Brief:
Every record below is to be retyped exactly, with the pictures left out.

++++++++++

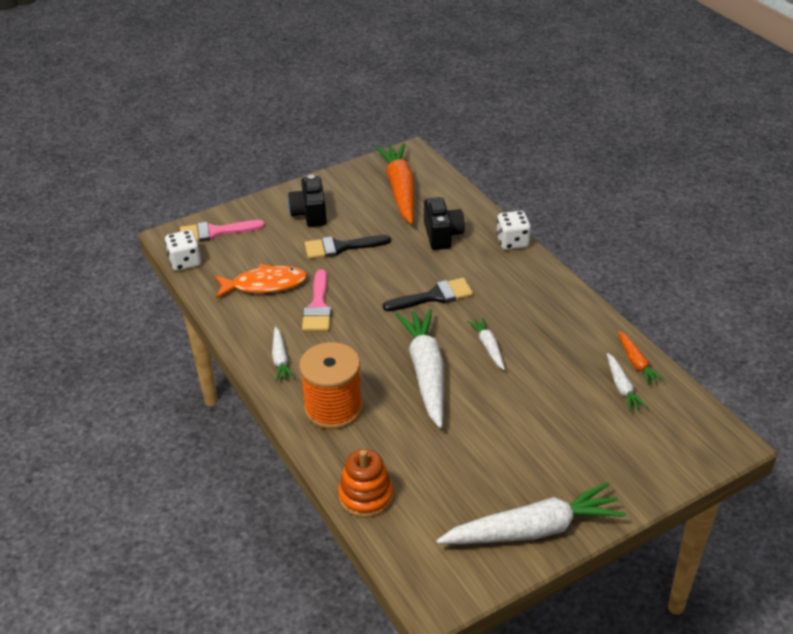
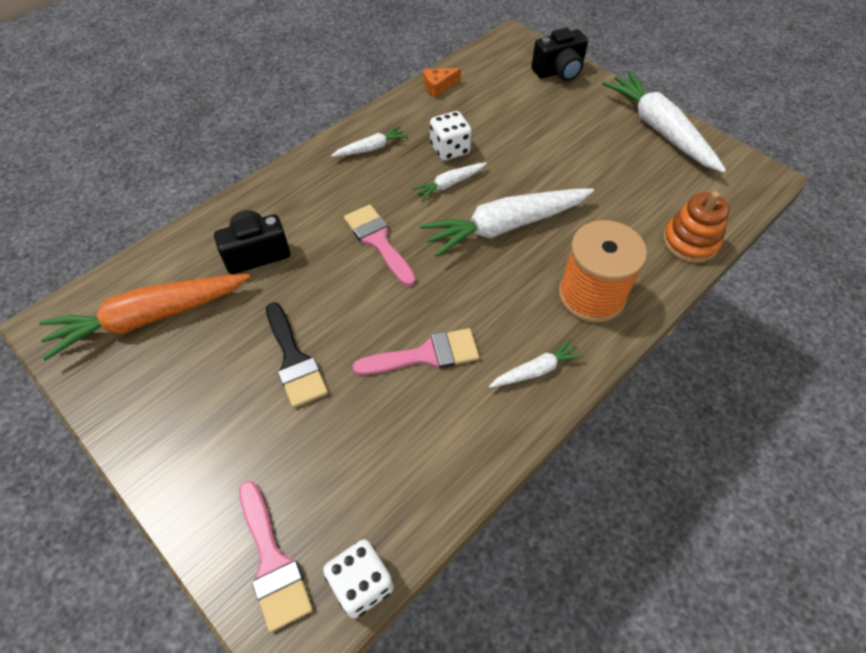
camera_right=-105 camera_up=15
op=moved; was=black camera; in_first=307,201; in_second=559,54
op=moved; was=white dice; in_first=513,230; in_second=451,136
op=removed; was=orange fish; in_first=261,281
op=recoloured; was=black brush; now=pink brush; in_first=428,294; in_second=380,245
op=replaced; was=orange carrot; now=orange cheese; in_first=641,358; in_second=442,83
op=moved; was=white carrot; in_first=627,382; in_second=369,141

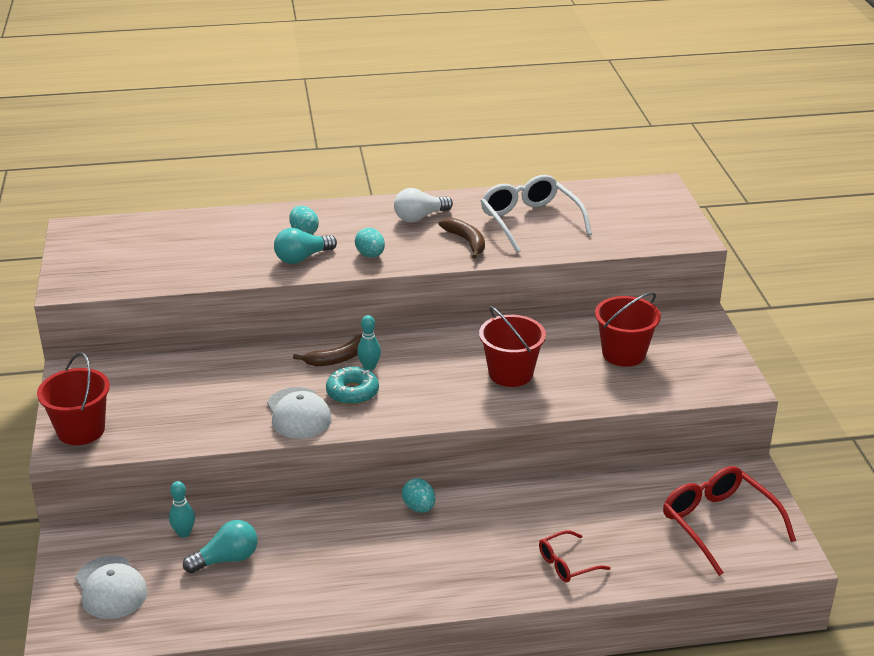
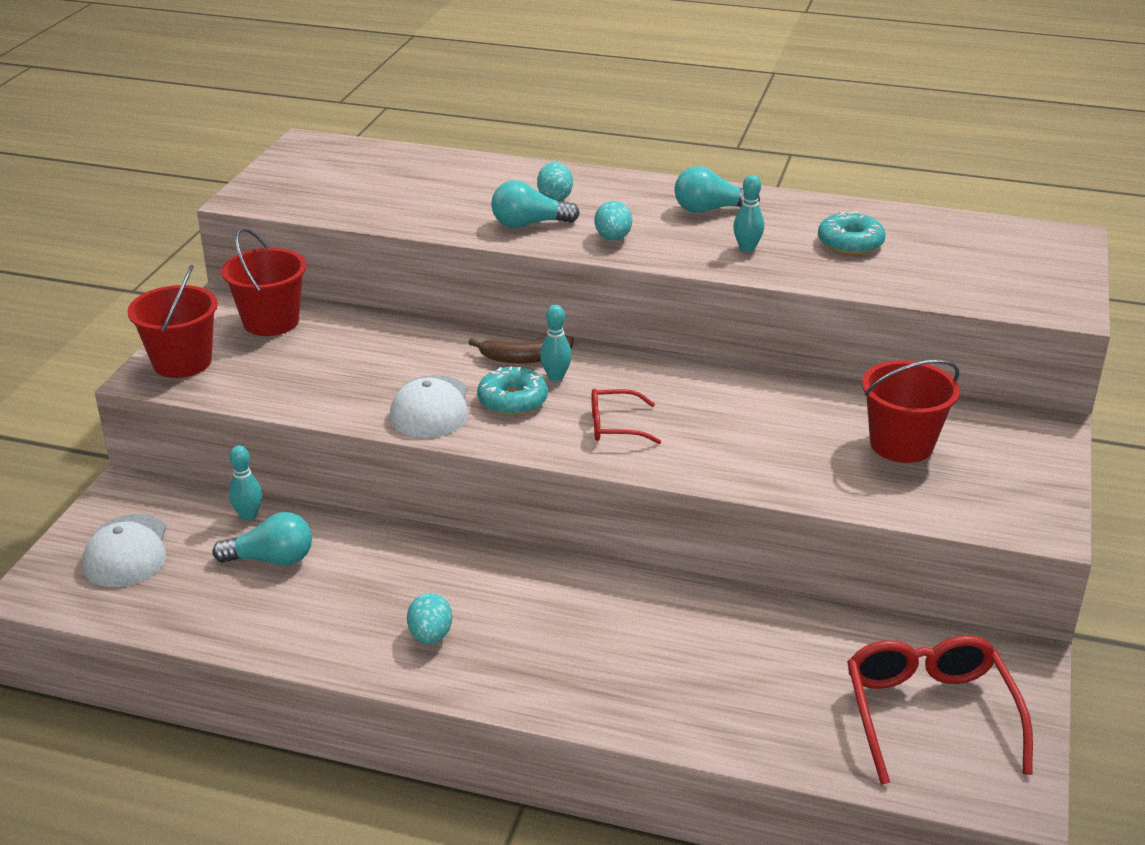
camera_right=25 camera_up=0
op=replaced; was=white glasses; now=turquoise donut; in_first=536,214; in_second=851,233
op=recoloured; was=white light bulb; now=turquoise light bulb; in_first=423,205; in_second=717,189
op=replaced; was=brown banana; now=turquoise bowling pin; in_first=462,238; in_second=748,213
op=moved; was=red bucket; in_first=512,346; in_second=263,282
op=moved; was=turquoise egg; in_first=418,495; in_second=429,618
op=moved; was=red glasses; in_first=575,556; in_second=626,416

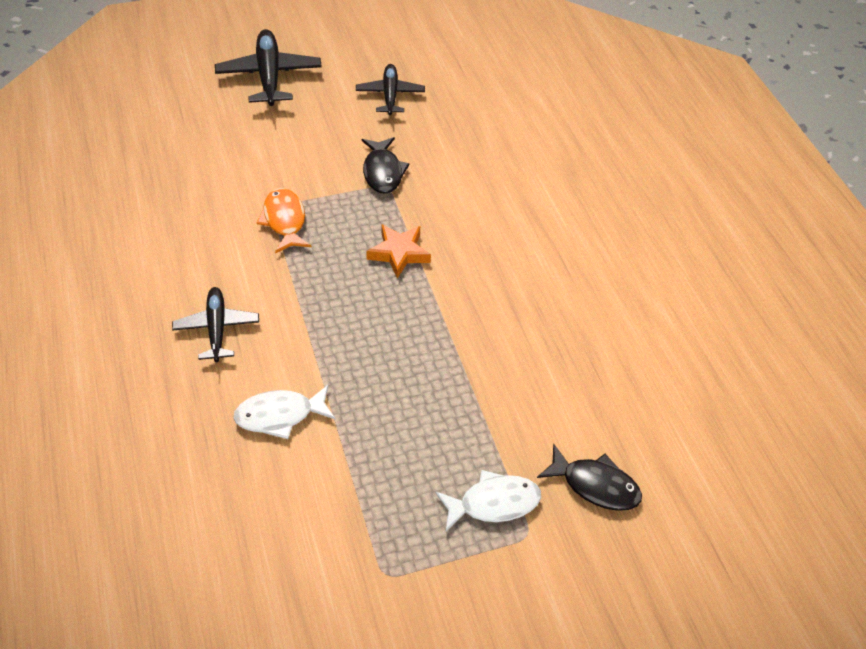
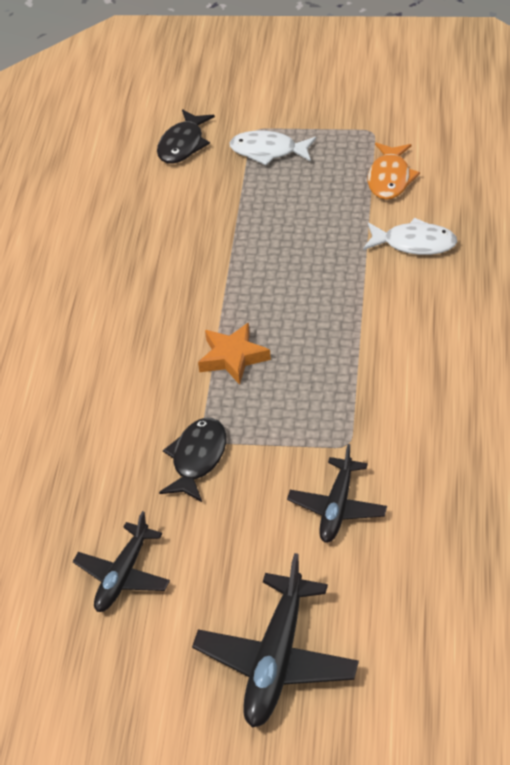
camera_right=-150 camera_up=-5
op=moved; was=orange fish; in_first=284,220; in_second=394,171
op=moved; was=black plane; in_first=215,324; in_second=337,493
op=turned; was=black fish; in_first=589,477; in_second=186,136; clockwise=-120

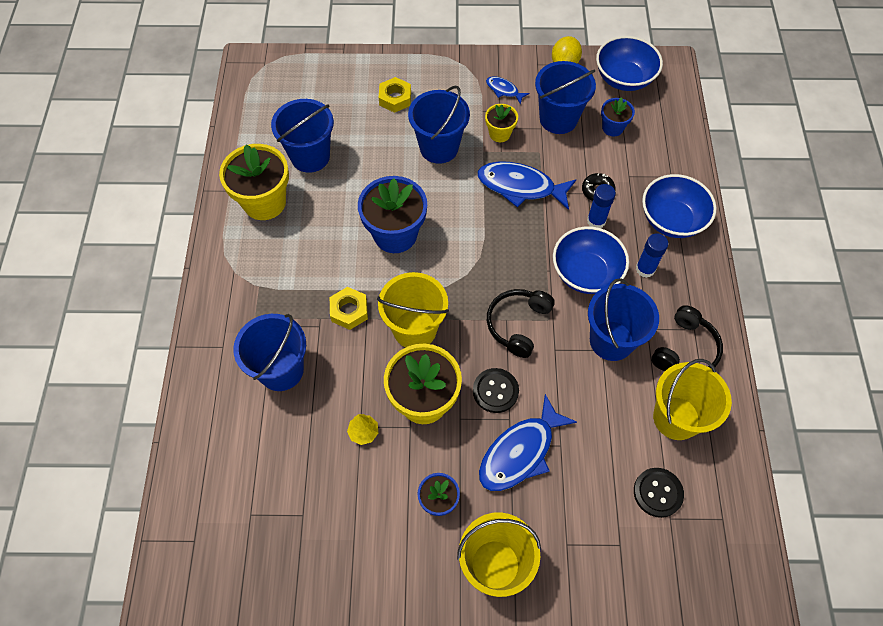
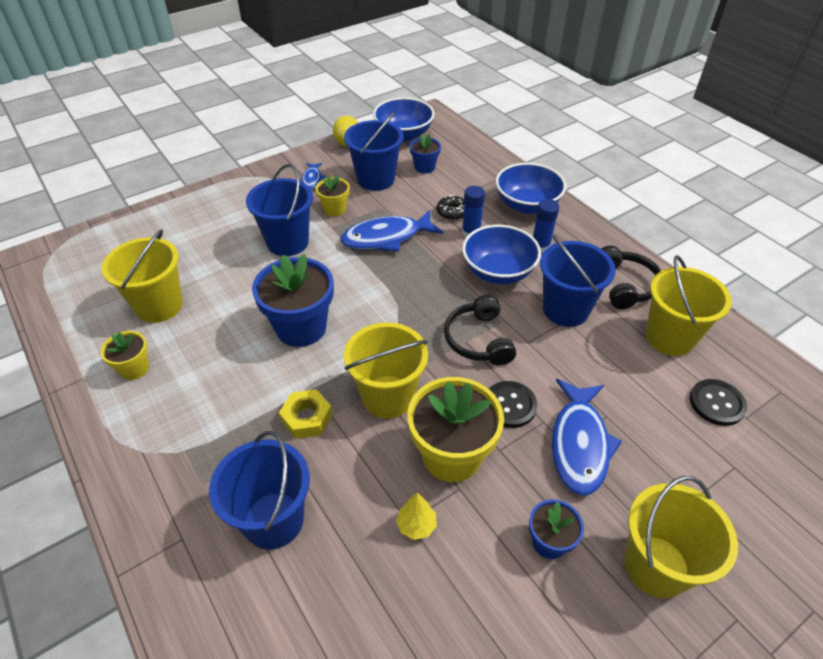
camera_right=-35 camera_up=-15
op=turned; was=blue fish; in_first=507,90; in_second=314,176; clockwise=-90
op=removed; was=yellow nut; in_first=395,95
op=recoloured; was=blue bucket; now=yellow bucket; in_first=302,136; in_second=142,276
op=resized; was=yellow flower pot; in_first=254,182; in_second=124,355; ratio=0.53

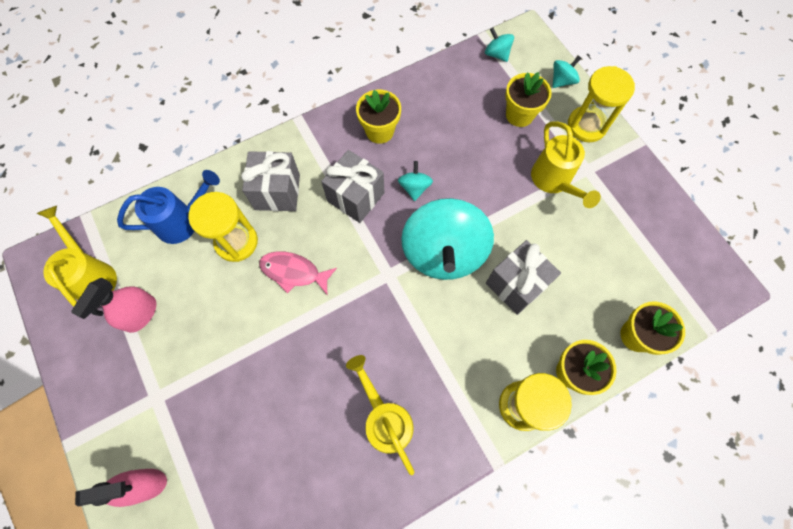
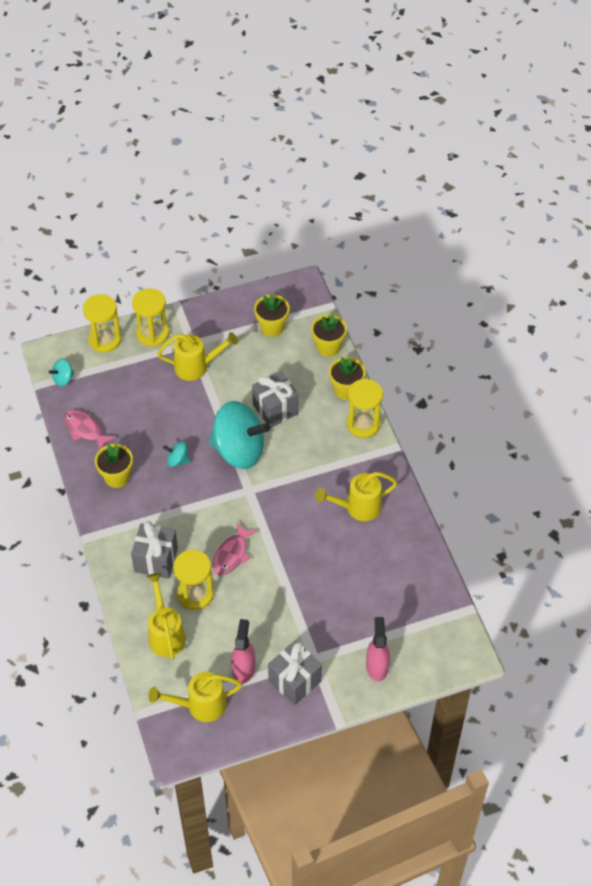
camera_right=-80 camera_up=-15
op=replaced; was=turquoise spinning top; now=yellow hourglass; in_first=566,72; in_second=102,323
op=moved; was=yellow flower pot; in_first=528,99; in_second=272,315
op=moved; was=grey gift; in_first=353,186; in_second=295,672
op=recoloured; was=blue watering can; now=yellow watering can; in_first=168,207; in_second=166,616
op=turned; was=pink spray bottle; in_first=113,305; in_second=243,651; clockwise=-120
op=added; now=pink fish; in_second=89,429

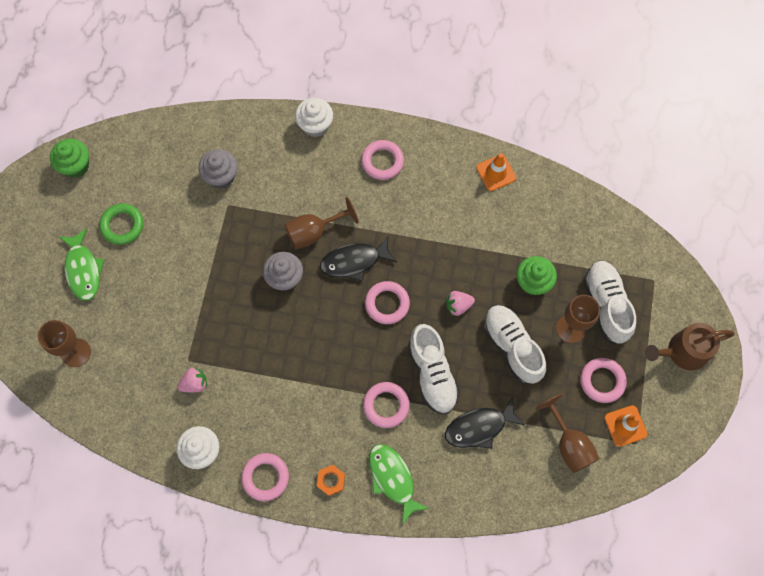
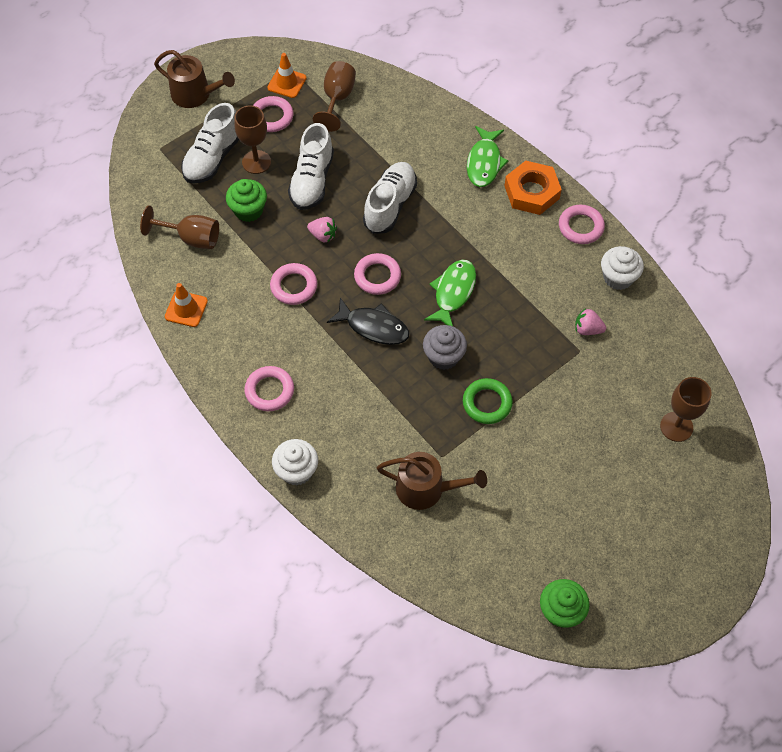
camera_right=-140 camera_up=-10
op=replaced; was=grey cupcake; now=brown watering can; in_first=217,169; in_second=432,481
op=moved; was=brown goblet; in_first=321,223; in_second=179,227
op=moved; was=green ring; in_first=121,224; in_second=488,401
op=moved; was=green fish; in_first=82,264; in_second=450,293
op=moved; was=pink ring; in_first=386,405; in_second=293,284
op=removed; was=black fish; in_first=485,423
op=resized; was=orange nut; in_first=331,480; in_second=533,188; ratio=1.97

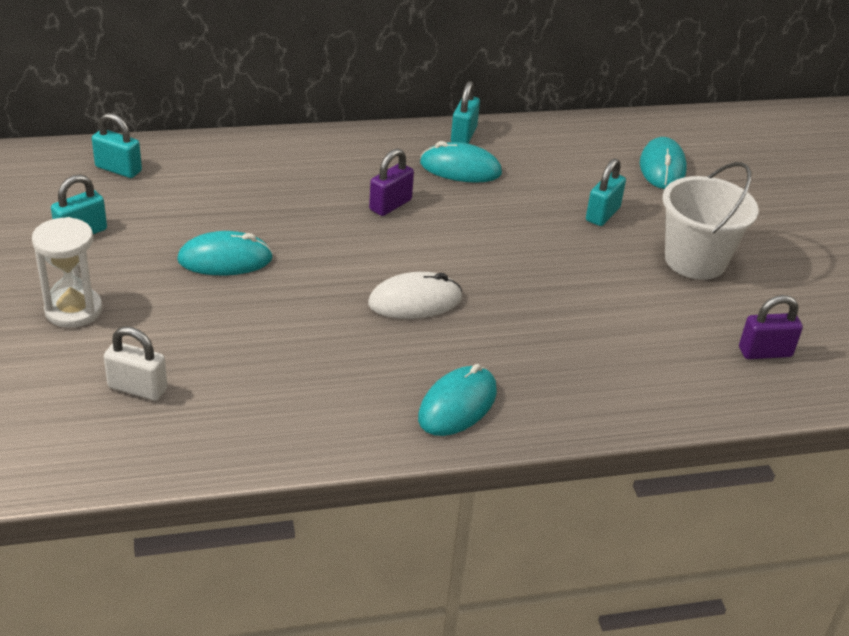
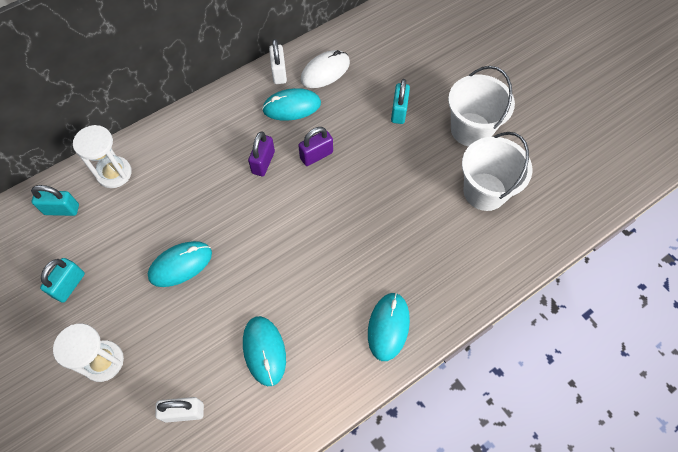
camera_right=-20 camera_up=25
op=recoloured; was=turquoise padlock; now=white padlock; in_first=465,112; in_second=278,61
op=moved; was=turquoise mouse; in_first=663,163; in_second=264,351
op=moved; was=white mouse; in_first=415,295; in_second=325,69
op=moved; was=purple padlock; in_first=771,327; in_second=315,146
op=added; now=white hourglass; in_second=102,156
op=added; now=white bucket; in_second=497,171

++++++++++

The completed task:
camera_right=-105 camera_up=15
op=moved; was=black camera; in_first=307,201; in_second=559,54
op=moved; was=white dice; in_first=513,230; in_second=451,136
op=removed; was=orange fish; in_first=261,281
op=recoloured; was=black brush; now=pink brush; in_first=428,294; in_second=380,245
op=replaced; was=orange carrot; now=orange cheese; in_first=641,358; in_second=442,83
op=moved; was=white carrot; in_first=627,382; in_second=369,141

camera_right=25 camera_up=0
op=replaced; was=white glasses; now=turquoise donut; in_first=536,214; in_second=851,233
op=recoloured; was=white light bulb; now=turquoise light bulb; in_first=423,205; in_second=717,189
op=replaced; was=brown banana; now=turquoise bowling pin; in_first=462,238; in_second=748,213
op=moved; was=red bucket; in_first=512,346; in_second=263,282
op=moved; was=turquoise egg; in_first=418,495; in_second=429,618
op=moved; was=red glasses; in_first=575,556; in_second=626,416

camera_right=-150 camera_up=-5
op=moved; was=orange fish; in_first=284,220; in_second=394,171
op=moved; was=black plane; in_first=215,324; in_second=337,493
op=turned; was=black fish; in_first=589,477; in_second=186,136; clockwise=-120

camera_right=-35 camera_up=-15
op=turned; was=blue fish; in_first=507,90; in_second=314,176; clockwise=-90
op=removed; was=yellow nut; in_first=395,95
op=recoloured; was=blue bucket; now=yellow bucket; in_first=302,136; in_second=142,276
op=resized; was=yellow flower pot; in_first=254,182; in_second=124,355; ratio=0.53

camera_right=-80 camera_up=-15
op=replaced; was=turquoise spinning top; now=yellow hourglass; in_first=566,72; in_second=102,323
op=moved; was=yellow flower pot; in_first=528,99; in_second=272,315
op=moved; was=grey gift; in_first=353,186; in_second=295,672
op=recoloured; was=blue watering can; now=yellow watering can; in_first=168,207; in_second=166,616
op=turned; was=pink spray bottle; in_first=113,305; in_second=243,651; clockwise=-120
op=added; now=pink fish; in_second=89,429

camera_right=-140 camera_up=-10
op=replaced; was=grey cupcake; now=brown watering can; in_first=217,169; in_second=432,481
op=moved; was=brown goblet; in_first=321,223; in_second=179,227
op=moved; was=green ring; in_first=121,224; in_second=488,401
op=moved; was=green fish; in_first=82,264; in_second=450,293
op=moved; was=pink ring; in_first=386,405; in_second=293,284
op=removed; was=black fish; in_first=485,423
op=resized; was=orange nut; in_first=331,480; in_second=533,188; ratio=1.97

camera_right=-20 camera_up=25
op=recoloured; was=turquoise padlock; now=white padlock; in_first=465,112; in_second=278,61
op=moved; was=turquoise mouse; in_first=663,163; in_second=264,351
op=moved; was=white mouse; in_first=415,295; in_second=325,69
op=moved; was=purple padlock; in_first=771,327; in_second=315,146
op=added; now=white hourglass; in_second=102,156
op=added; now=white bucket; in_second=497,171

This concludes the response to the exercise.